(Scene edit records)
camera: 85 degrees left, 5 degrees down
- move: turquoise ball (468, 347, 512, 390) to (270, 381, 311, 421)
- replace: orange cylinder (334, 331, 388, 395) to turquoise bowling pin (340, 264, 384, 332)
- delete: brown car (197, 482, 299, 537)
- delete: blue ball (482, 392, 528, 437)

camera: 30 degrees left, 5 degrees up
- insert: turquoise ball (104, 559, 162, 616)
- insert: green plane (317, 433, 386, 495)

--

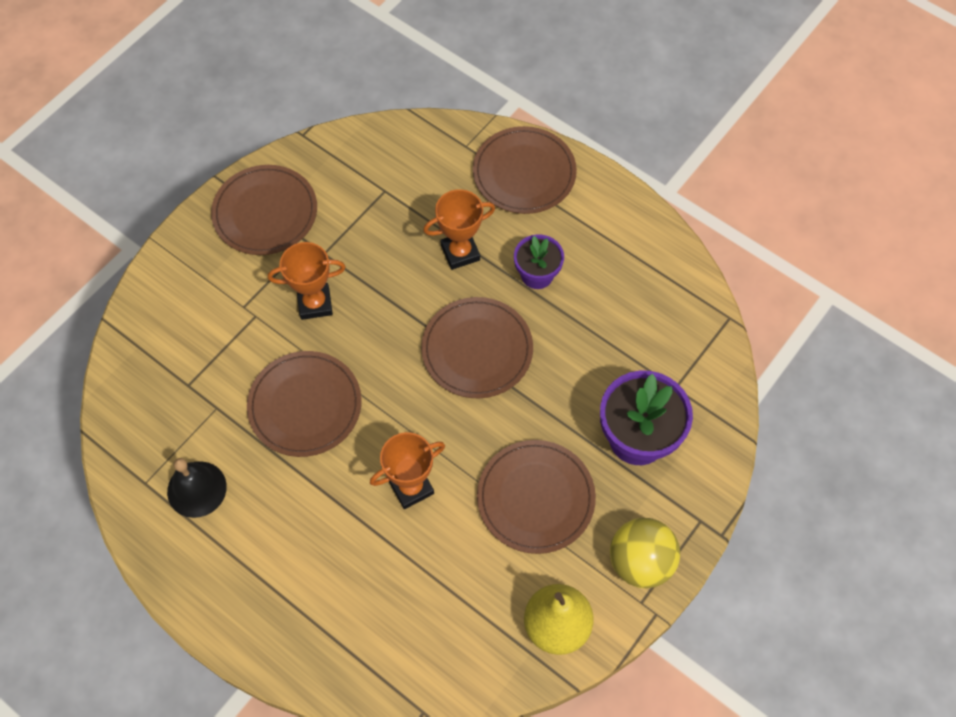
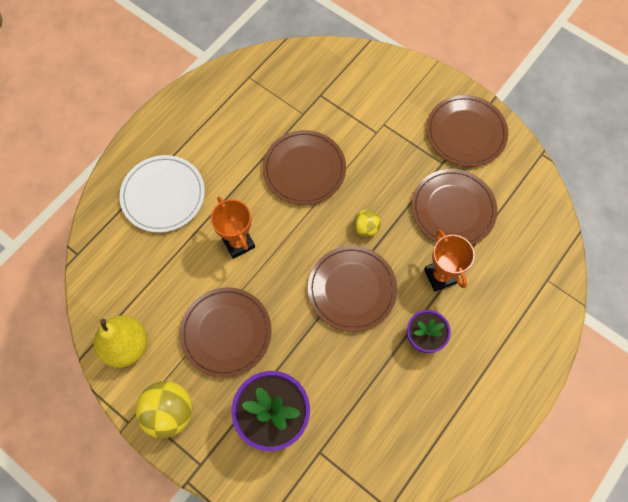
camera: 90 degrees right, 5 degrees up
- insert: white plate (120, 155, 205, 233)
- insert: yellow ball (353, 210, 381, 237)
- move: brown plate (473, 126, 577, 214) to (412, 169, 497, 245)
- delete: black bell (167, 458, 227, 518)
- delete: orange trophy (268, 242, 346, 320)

Task goal: Reprint exactly the lines above that start at the one with "camera: 85 degrees left, 5 degrees down" and end at the one with "- delete: brown car (197, 482, 299, 537)", keeping both and adding none.

Exercise solution:
camera: 85 degrees left, 5 degrees down
- move: turquoise ball (468, 347, 512, 390) to (270, 381, 311, 421)
- replace: orange cylinder (334, 331, 388, 395) to turquoise bowling pin (340, 264, 384, 332)
- delete: brown car (197, 482, 299, 537)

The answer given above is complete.